# [Brief]
Provide only the number of lines in the listing that contain the string "breast".
----- Stored records
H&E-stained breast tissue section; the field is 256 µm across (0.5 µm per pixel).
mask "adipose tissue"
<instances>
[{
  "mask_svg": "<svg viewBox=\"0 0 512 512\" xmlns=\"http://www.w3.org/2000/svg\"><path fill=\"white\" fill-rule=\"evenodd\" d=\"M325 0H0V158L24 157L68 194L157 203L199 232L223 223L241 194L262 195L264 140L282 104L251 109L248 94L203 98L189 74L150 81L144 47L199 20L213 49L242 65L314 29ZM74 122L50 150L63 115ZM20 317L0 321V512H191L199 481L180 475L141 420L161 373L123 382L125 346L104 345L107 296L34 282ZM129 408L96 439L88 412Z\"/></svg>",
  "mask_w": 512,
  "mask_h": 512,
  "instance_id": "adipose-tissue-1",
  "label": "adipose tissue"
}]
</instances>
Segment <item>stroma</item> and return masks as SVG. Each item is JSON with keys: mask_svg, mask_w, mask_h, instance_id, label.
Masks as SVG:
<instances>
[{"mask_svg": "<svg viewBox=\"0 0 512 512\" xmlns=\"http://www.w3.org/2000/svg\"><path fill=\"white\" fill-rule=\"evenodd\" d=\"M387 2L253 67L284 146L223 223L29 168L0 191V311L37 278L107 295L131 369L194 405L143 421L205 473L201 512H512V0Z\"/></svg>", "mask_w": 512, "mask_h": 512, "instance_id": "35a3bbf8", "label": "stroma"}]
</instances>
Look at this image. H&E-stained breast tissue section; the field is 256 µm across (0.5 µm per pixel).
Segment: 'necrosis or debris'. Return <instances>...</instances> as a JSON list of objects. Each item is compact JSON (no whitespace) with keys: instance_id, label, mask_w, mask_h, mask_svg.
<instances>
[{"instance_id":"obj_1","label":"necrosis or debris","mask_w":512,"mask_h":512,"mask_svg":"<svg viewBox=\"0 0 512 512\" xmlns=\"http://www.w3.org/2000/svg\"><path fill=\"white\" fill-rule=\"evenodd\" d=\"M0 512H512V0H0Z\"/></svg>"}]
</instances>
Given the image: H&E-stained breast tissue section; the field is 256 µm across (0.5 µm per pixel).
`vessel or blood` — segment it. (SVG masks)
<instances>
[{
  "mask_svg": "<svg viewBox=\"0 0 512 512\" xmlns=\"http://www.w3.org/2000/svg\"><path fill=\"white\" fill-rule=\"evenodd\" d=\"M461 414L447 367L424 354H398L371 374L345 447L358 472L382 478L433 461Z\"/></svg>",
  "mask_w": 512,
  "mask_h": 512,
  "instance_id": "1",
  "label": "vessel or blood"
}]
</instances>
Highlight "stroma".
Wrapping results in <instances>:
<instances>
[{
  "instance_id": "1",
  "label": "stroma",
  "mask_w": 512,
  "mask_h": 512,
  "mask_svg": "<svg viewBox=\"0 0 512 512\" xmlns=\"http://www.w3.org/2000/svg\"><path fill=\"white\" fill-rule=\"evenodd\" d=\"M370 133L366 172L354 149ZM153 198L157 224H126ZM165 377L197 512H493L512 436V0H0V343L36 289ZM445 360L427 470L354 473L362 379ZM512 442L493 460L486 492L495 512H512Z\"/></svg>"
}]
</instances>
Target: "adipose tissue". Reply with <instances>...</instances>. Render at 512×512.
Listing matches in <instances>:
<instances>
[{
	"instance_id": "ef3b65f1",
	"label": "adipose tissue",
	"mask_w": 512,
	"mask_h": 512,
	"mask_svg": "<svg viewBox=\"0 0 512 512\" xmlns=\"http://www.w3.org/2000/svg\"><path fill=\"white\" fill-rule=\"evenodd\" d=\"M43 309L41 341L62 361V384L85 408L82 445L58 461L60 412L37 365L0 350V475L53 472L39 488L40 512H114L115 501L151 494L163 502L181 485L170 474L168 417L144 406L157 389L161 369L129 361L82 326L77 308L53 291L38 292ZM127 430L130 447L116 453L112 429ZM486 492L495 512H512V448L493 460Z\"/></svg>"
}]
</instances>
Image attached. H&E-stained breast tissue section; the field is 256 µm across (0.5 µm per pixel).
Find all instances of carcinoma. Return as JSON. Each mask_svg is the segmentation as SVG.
----------
# [Written solution]
4